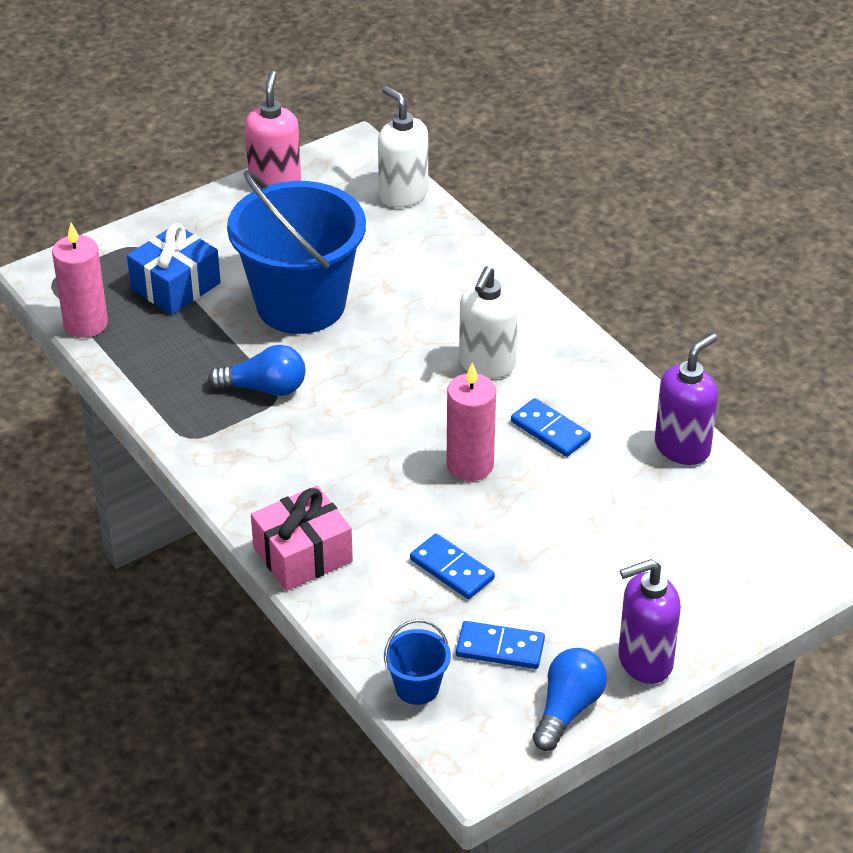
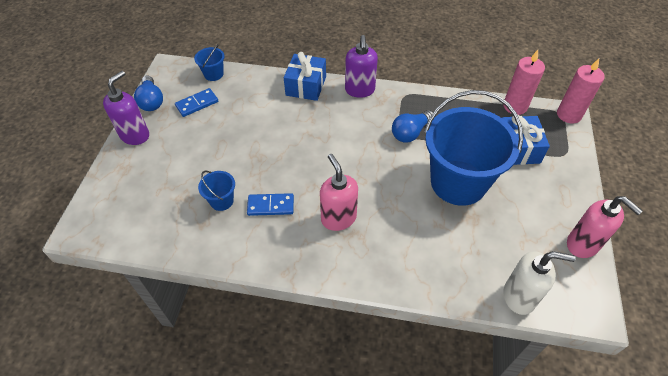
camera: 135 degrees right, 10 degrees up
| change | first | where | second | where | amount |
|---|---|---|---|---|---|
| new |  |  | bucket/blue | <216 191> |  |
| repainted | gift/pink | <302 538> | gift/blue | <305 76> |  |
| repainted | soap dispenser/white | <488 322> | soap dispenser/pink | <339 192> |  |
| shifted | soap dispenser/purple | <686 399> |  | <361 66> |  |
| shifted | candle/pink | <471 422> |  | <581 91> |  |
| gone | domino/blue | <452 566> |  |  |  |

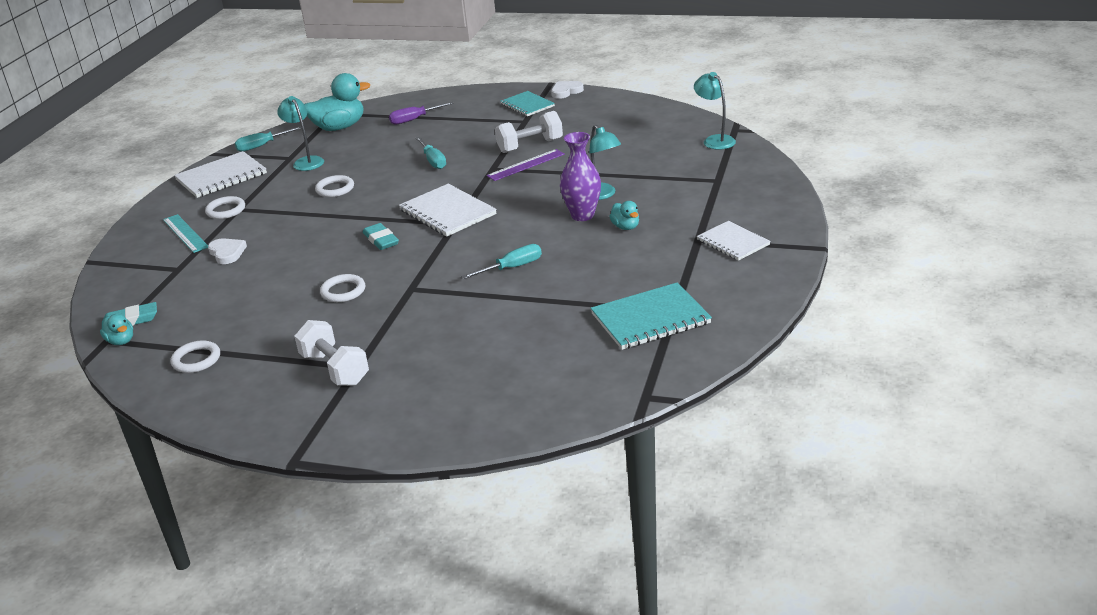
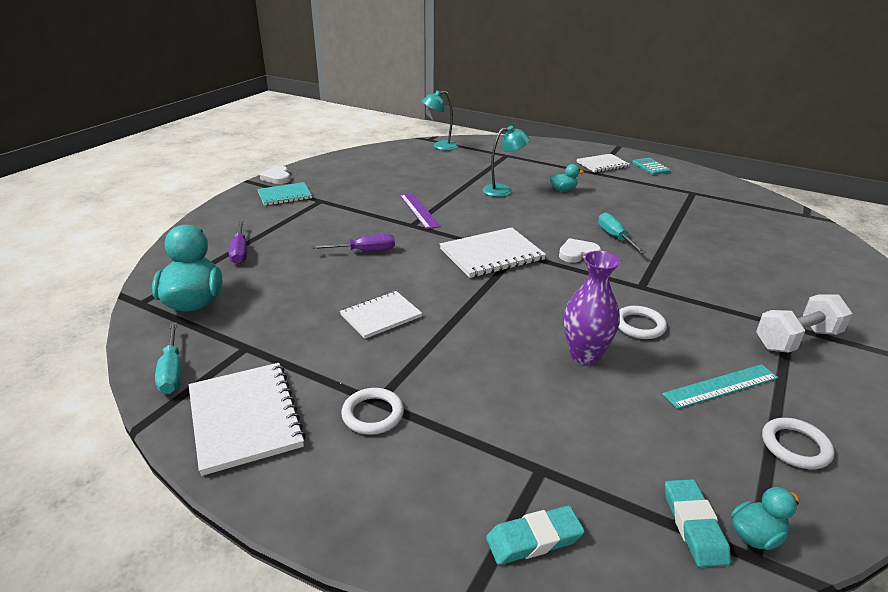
camera: 80 degrees left, 0 degrees up
| change | first | where | second | where | amount |
|---|---|---|---|---|---|
| repainted | screwdriver/turquoise | <431 153> | screwdriver/purple | <353 242> |  |
| swapped | ring/white | <334 186> | notebook/white | <381 315> |  |
| shifted | eraser/turquoise | <381 236> |  | <535 535> |  |
| shifted | heart/white | <227 251> |  | <580 250> |  |
| shifted | vase/purple | <580 176> |  | <592 308> |  |
| new |  |  | calculator/turquoise | <651 166> |  |
| shifted | ruler/turquoise | <185 233> |  | <720 386> |  |
| gone | lamp/turquoise | <300 133> |  |  |  |
| gone | dumbbell/white | <529 132> |  |  |  |
| gone | notebook/turquoise | <651 316> |  |  |  |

====================

TASK DIRECTIONS: Provide the count of lines above that contain "pink", without any other words.

OUTPUT: 3